Data provided
★ ★ ★ ★ ★ ★ ★
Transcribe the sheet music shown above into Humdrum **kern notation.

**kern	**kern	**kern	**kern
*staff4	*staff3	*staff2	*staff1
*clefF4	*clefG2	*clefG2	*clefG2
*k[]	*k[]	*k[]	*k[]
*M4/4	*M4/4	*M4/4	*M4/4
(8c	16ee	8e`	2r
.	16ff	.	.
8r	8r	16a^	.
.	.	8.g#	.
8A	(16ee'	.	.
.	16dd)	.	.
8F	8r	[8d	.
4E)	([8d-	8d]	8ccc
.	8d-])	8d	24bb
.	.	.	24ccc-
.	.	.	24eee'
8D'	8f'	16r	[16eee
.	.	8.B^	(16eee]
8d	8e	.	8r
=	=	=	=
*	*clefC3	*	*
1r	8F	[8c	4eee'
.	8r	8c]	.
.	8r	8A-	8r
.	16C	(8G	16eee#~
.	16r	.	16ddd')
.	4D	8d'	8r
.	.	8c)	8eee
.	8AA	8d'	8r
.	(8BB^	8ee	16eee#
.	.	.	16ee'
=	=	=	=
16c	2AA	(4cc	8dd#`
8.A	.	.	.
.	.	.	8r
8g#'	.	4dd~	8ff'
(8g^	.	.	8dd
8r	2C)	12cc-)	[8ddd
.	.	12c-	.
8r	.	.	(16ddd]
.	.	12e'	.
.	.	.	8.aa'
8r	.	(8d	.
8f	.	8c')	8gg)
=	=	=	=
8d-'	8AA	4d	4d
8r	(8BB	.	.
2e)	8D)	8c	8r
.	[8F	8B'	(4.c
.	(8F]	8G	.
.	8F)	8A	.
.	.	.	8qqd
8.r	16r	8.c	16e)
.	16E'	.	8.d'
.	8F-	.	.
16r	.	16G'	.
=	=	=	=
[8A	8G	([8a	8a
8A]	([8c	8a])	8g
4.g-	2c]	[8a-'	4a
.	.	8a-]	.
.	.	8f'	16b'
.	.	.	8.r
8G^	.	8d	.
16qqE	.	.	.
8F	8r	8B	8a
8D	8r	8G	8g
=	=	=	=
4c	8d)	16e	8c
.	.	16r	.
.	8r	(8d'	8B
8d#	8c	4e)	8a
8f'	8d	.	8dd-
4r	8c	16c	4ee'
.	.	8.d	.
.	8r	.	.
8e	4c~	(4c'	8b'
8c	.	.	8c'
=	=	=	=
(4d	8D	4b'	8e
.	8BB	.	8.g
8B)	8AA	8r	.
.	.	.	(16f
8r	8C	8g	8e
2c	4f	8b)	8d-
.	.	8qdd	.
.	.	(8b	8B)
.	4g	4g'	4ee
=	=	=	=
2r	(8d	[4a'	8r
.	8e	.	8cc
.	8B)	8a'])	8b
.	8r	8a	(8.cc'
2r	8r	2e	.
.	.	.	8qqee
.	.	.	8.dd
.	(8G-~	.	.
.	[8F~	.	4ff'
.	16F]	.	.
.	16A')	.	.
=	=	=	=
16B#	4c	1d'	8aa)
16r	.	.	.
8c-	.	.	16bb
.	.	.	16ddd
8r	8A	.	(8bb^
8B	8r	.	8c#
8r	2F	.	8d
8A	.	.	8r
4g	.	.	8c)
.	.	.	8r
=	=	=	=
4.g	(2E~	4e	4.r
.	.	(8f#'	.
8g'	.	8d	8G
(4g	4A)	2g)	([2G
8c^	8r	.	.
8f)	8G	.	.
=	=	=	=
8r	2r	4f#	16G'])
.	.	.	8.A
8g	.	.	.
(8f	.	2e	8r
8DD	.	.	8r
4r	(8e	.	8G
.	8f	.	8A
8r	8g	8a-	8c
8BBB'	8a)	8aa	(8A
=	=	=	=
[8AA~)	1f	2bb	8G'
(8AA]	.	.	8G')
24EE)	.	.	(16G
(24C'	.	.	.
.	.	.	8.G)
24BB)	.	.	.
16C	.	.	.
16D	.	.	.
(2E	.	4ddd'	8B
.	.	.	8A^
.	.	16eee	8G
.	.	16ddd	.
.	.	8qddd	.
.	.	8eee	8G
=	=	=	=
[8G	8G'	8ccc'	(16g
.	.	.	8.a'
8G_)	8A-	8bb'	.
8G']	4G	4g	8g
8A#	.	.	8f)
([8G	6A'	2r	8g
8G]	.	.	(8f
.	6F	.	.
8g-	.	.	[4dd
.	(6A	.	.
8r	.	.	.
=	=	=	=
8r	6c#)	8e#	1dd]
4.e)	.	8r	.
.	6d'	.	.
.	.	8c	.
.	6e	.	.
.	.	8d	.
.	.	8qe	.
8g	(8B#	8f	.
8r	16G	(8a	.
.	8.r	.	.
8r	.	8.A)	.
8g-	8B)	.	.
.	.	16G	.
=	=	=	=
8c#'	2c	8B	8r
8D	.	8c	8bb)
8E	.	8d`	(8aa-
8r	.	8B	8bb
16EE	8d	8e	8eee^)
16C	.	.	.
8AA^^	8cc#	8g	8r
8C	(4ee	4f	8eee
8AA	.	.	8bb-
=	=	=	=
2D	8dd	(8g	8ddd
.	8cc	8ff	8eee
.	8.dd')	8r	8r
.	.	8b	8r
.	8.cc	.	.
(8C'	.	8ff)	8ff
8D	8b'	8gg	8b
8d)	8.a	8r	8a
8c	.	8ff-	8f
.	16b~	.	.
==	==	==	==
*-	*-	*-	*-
★ ★ ★ ★ ★ ★ ★
What is being asked
Locate each line in the entries above that contains the string "kern" with the same capitalization, and copy those lines.

Solution to this task
Transcribe the sheet music shown above into Humdrum **kern notation.
**kern	**kern	**kern	**kern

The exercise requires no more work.